**WHAT THE EXERCISE ASKS**
The lines running from the one that contains "[(201,25),(203,11),(194,10),(192,23),(201,25)]" to the end of the records below are what to reproduce, exactly and without pictures.

START RECORDS SUPPLIED

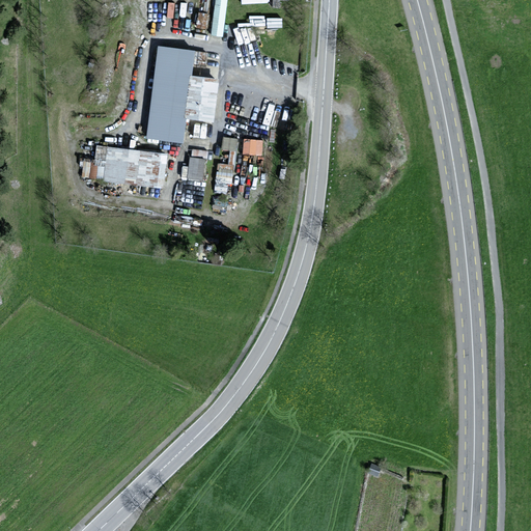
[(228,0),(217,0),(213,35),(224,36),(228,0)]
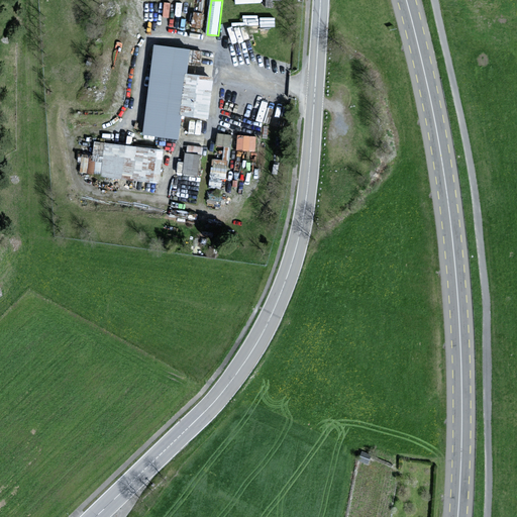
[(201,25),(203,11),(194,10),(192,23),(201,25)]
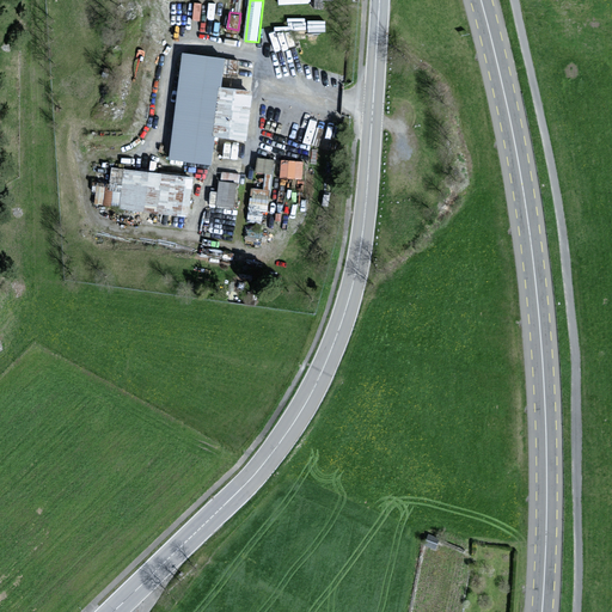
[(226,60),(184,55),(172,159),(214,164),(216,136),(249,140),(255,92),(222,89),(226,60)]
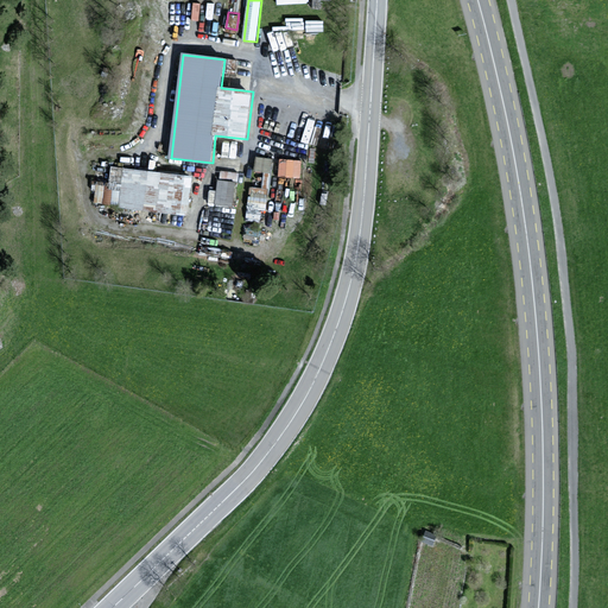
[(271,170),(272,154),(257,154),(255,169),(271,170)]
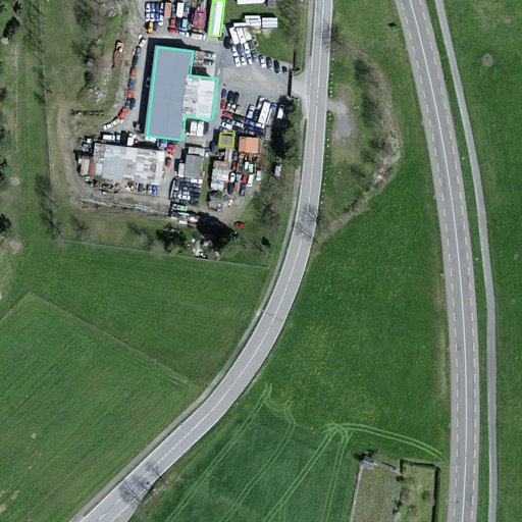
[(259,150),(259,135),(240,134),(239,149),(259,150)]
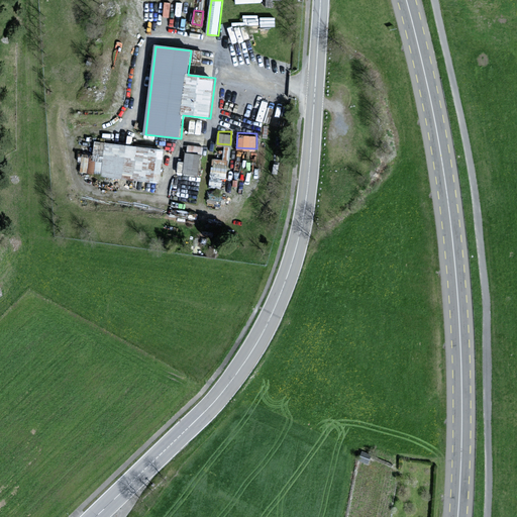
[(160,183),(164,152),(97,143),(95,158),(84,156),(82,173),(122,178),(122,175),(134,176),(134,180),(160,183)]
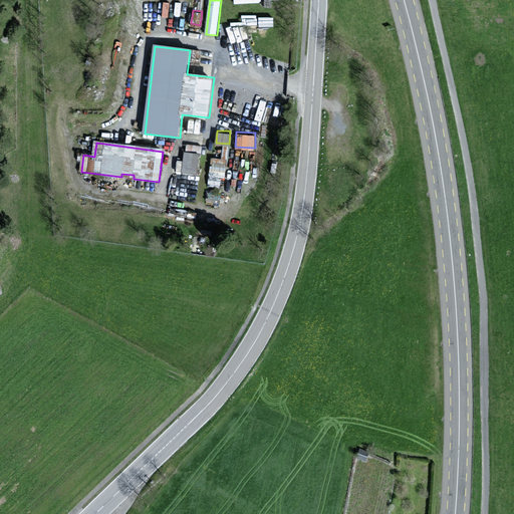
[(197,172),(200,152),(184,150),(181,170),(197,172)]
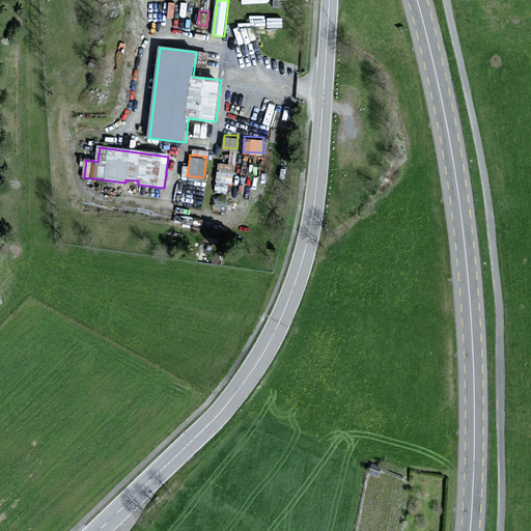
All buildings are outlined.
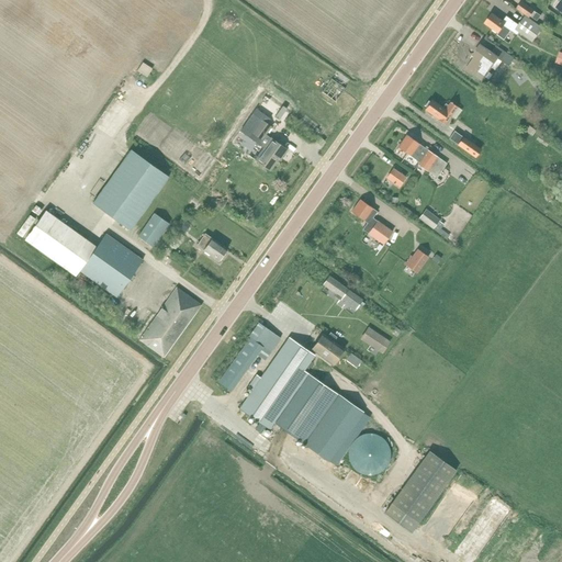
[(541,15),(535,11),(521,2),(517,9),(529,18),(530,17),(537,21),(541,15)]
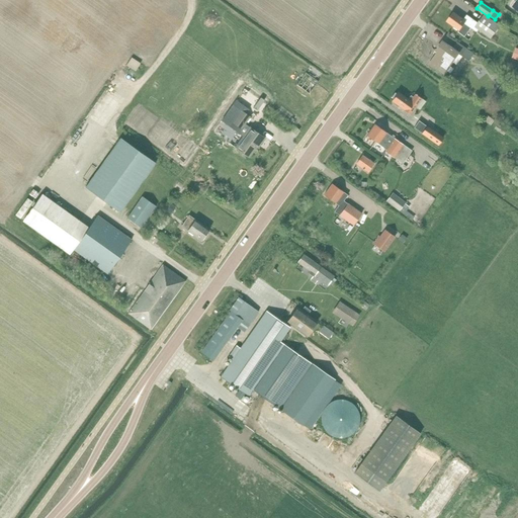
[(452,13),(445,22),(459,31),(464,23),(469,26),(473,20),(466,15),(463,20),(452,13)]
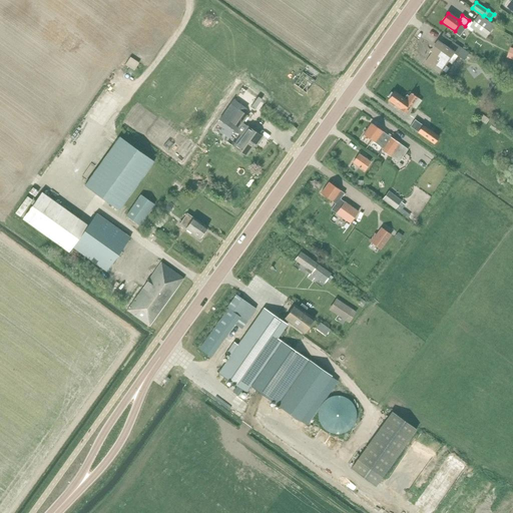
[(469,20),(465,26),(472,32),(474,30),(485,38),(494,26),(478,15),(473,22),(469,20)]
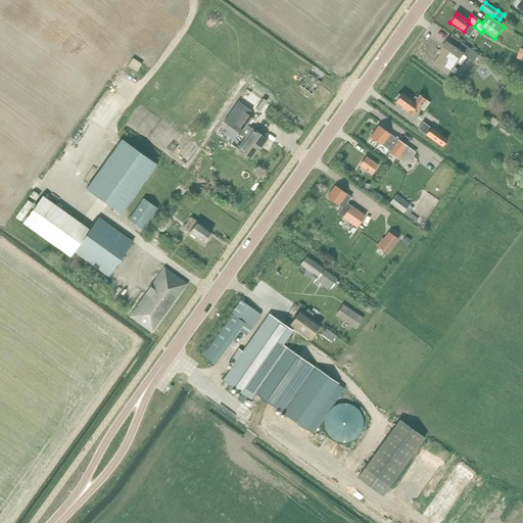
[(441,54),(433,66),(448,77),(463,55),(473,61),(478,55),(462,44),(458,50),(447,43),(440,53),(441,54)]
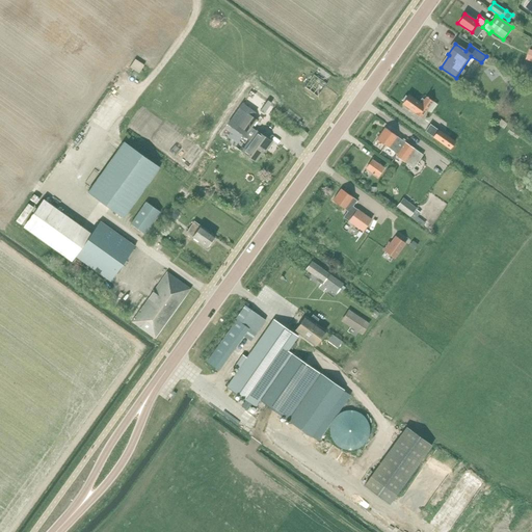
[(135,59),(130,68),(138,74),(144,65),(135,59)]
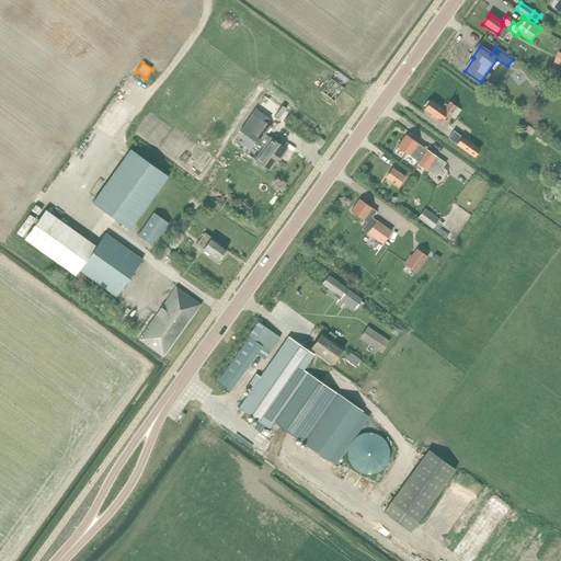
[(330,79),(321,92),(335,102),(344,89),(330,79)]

END RECORDS SUPPLIED

**THE ANSWER**
[(201,25),(203,11),(194,10),(192,23),(201,25)]
[(226,60),(184,55),(172,159),(214,164),(216,136),(249,140),(255,92),(222,89),(226,60)]
[(271,170),(272,154),(257,154),(255,169),(271,170)]
[(259,150),(259,135),(240,134),(239,149),(259,150)]
[(160,183),(164,152),(97,143),(95,158),(84,156),(82,173),(122,178),(122,175),(134,176),(134,180),(160,183)]
[(197,172),(200,152),(184,150),(181,170),(197,172)]
All buildings are outlined.
[(541,15),(535,11),(521,2),(517,9),(529,18),(530,17),(537,21),(541,15)]
[(452,13),(445,22),(459,31),(464,23),(469,26),(473,20),(466,15),(463,20),(452,13)]
[(469,20),(465,26),(472,32),(474,30),(485,38),(494,26),(478,15),(473,22),(469,20)]
[(441,54),(433,66),(448,77),(463,55),(473,61),(478,55),(462,44),(458,50),(447,43),(440,53),(441,54)]
[(135,59),(130,68),(138,74),(144,65),(135,59)]
[(330,79),(321,92),(335,102),(344,89),(330,79)]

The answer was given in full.